Change detection outputs:
○ ○ ○ ○ ○

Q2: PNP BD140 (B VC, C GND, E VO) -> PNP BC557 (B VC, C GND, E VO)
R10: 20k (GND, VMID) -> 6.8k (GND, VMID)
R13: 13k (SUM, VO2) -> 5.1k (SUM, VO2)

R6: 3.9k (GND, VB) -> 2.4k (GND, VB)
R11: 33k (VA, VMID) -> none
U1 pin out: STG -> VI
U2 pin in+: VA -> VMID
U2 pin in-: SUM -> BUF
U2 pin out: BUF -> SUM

○ ○ ○ ○ ○

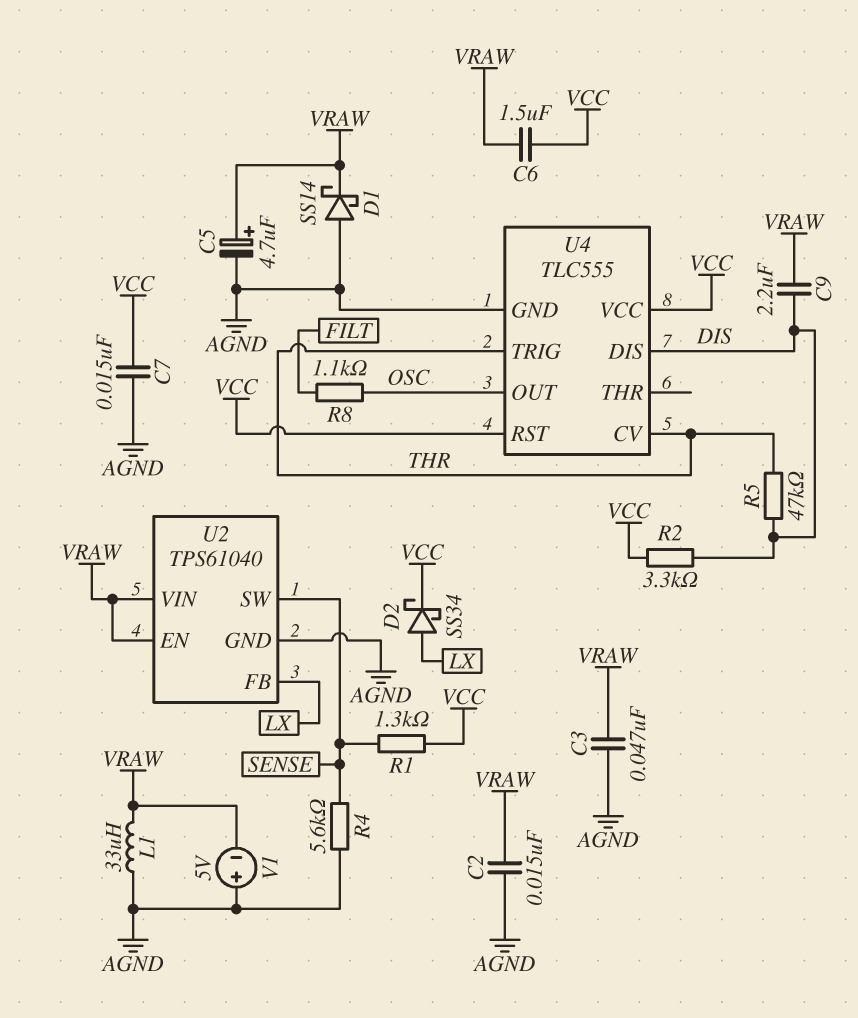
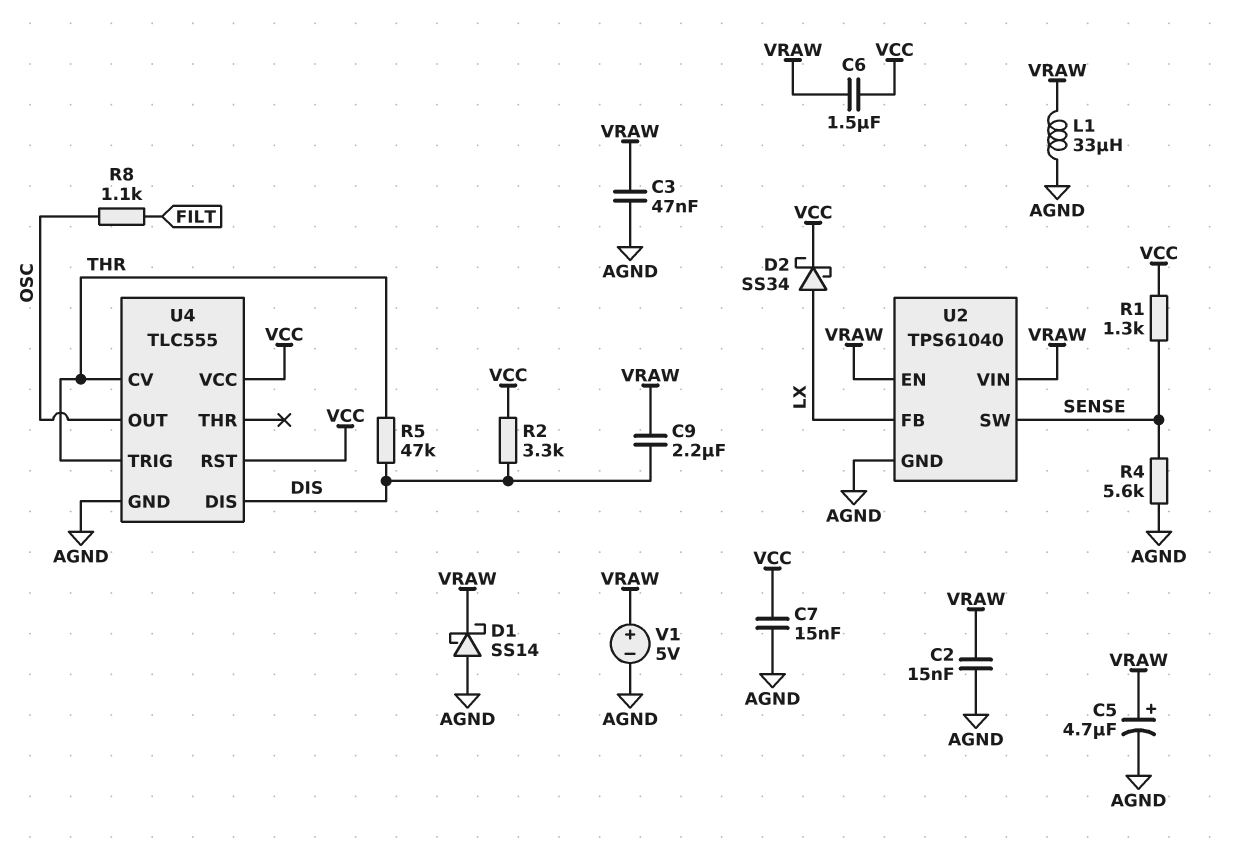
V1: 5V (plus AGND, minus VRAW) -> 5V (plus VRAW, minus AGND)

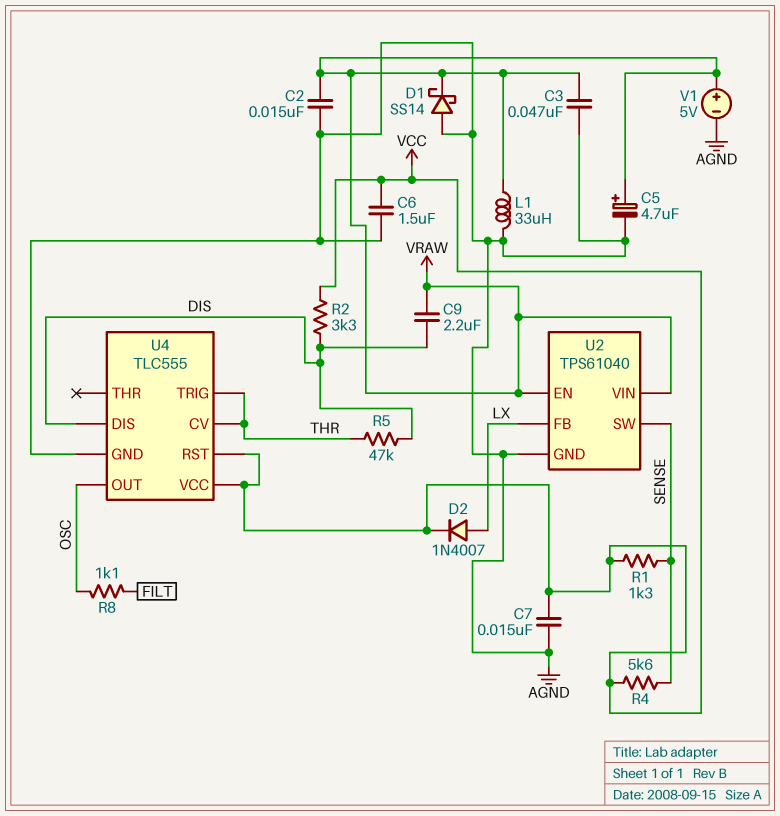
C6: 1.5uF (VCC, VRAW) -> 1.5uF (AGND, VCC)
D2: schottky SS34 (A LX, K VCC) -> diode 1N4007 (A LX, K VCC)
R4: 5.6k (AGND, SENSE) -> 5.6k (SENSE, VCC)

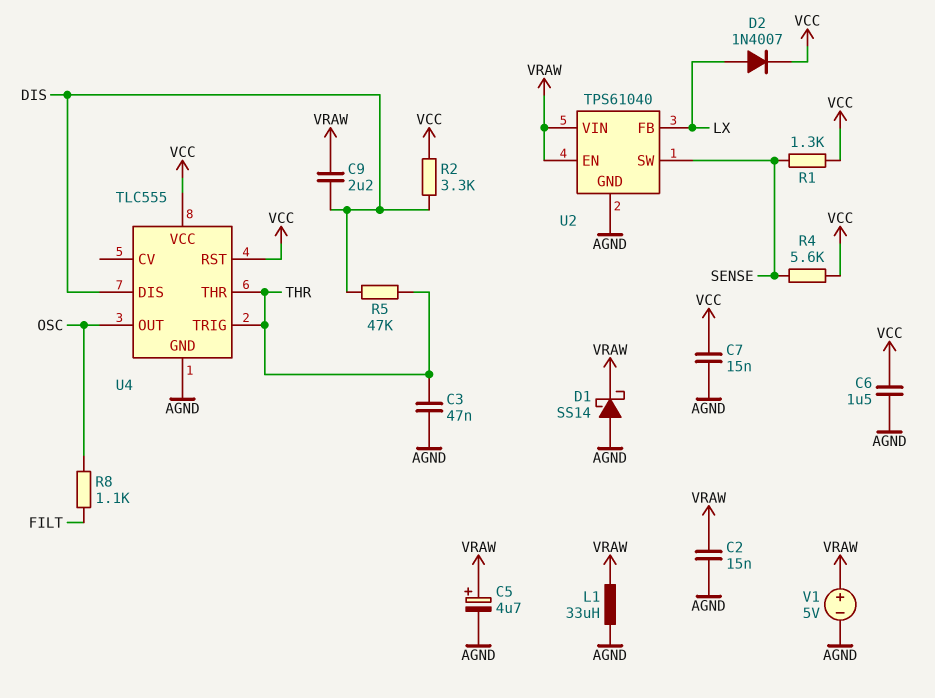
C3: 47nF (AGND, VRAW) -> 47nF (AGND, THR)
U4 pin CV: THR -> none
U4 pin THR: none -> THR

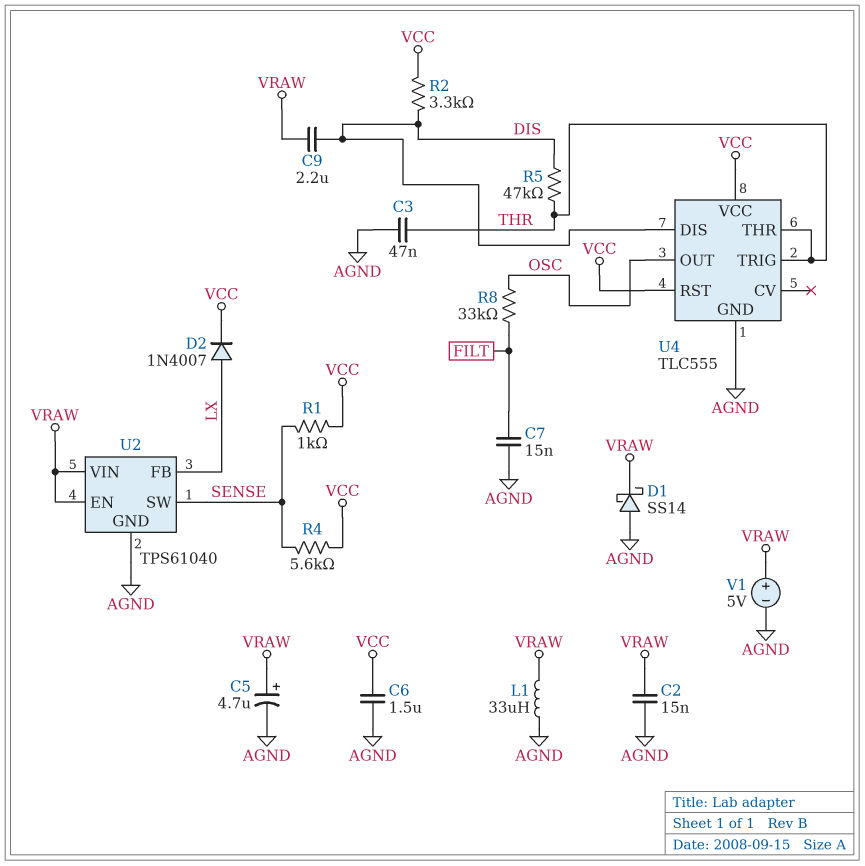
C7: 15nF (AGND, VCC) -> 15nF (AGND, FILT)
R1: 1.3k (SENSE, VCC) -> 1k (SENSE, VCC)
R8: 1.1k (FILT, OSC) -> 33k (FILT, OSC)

○ ○ ○ ○ ○

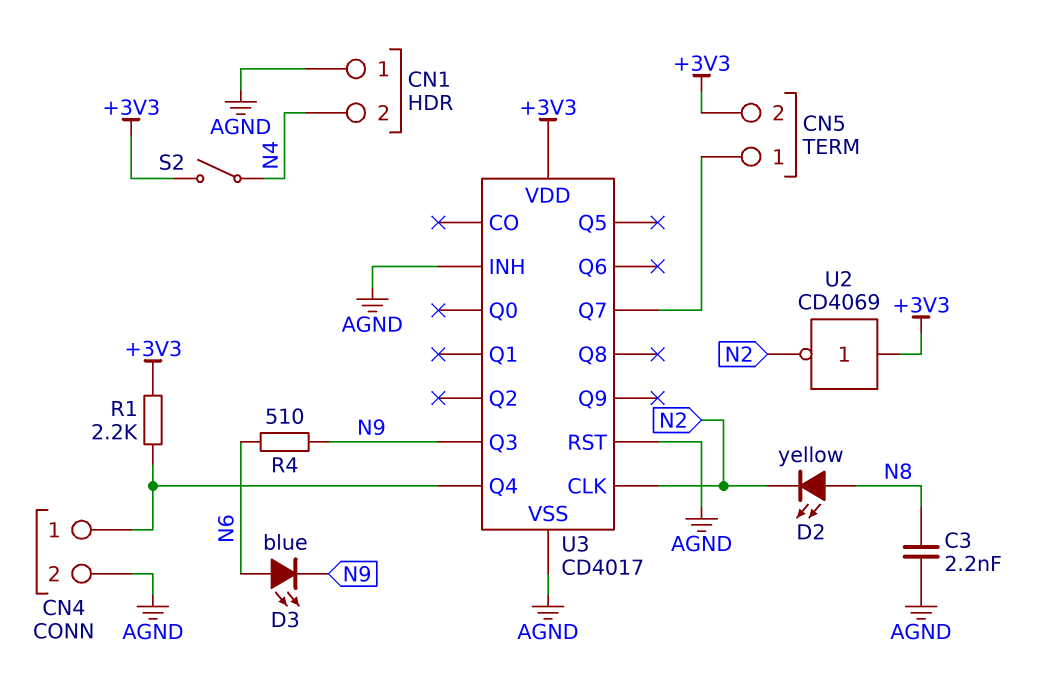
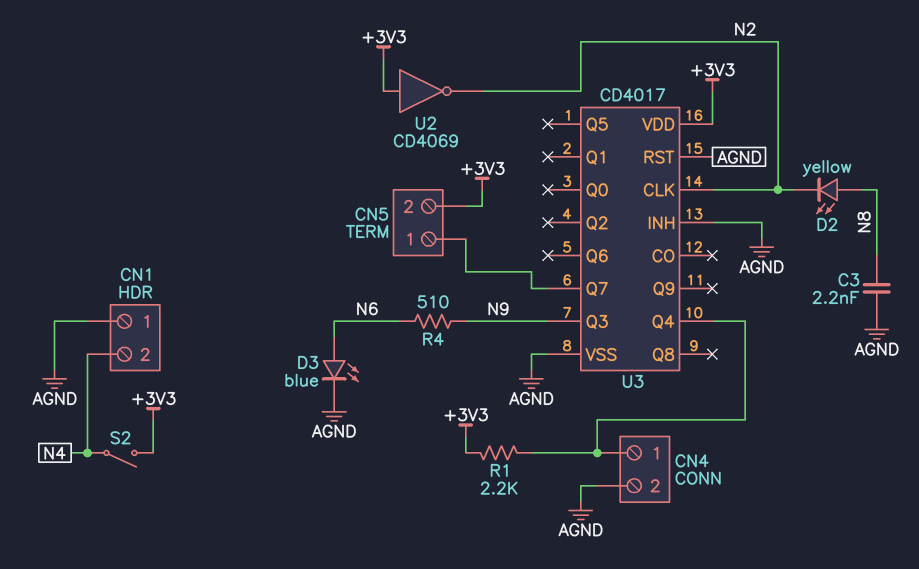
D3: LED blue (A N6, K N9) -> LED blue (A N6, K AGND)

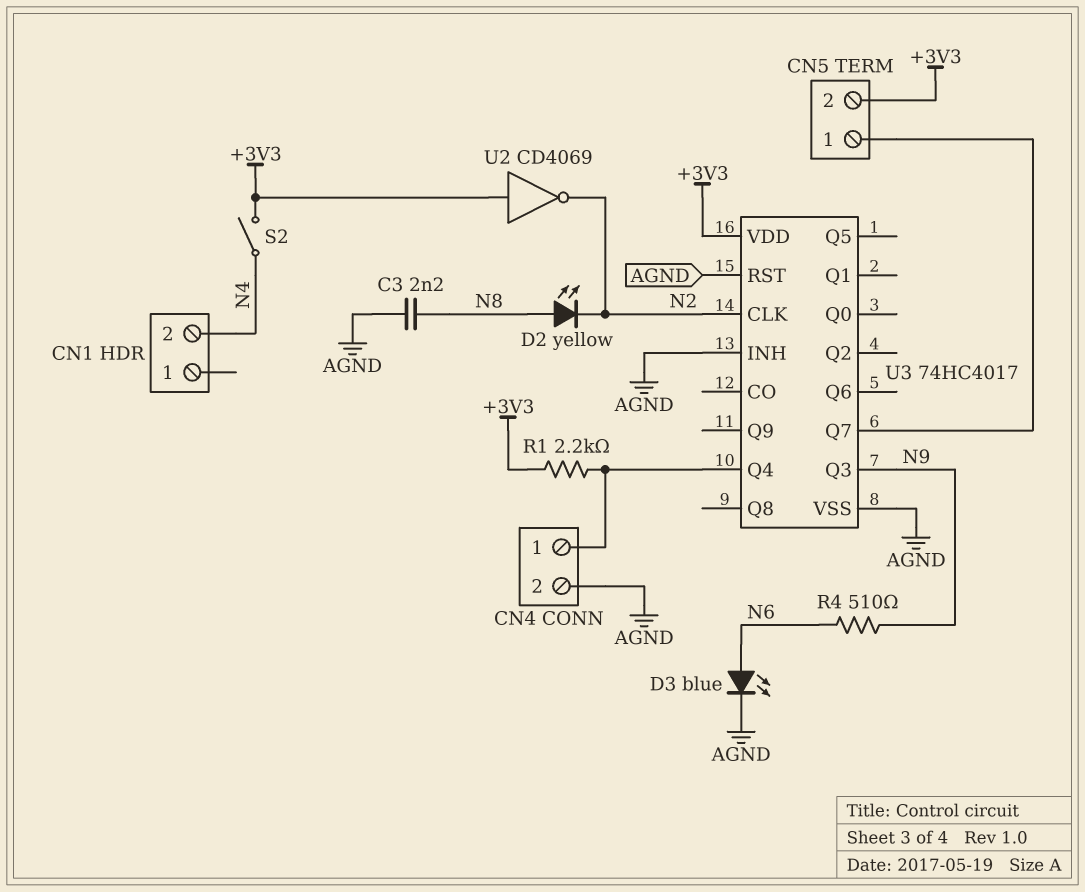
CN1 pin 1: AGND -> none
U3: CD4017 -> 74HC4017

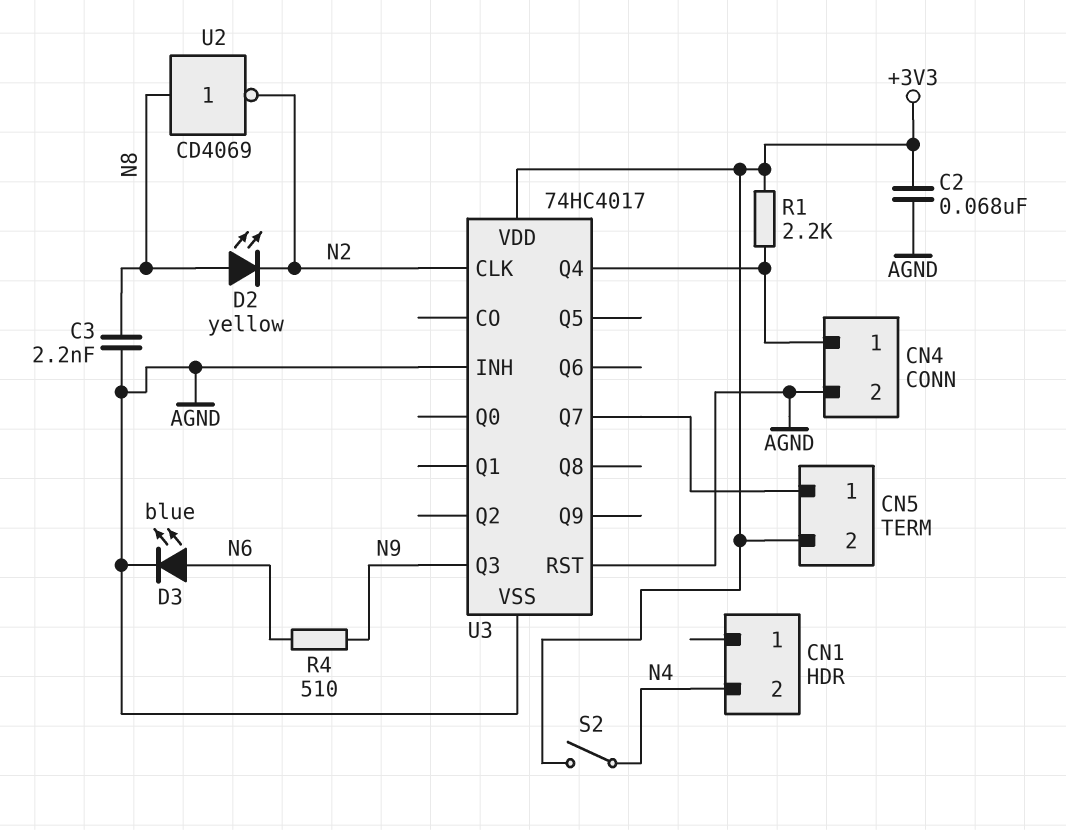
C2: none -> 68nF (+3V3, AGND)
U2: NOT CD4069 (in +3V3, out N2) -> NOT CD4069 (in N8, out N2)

○ ○ ○ ○ ○

◆ **REQUIREMENT**: Your task is to copy each line of the entries that includes the word "VMID".

◆ **OUTPUT OF THE EXERCISE**:
R10: 20k (GND, VMID) -> 6.8k (GND, VMID)
R11: 33k (VA, VMID) -> none
U2 pin in+: VA -> VMID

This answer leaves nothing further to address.